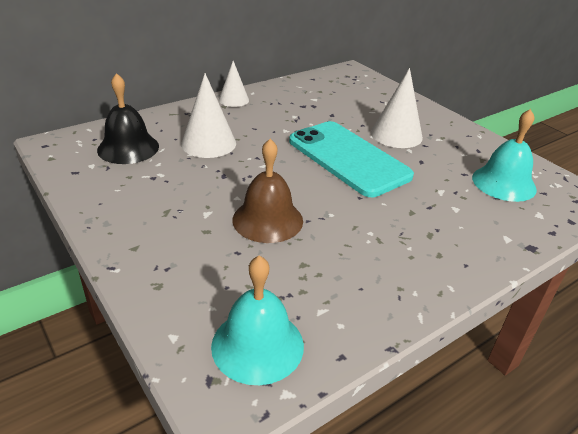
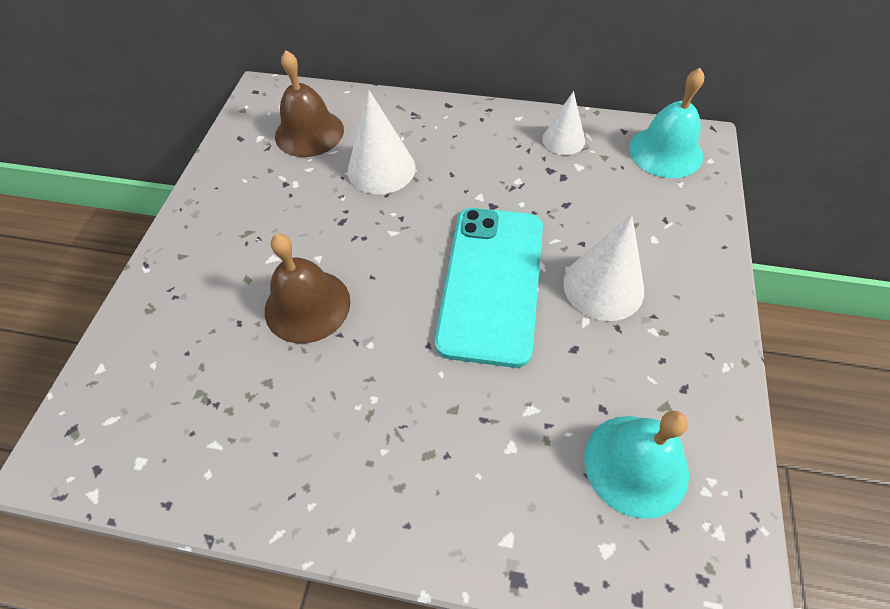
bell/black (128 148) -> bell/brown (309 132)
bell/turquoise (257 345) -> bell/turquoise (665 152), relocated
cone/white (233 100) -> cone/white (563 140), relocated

● Exercise aim:
With the line containing "bell/turquoise (257 345)" as the start and the last line of the material above as the end, copy that run of lines exactly, both ends included, and nothing more.

● Exercise output:
bell/turquoise (257 345) -> bell/turquoise (665 152), relocated
cone/white (233 100) -> cone/white (563 140), relocated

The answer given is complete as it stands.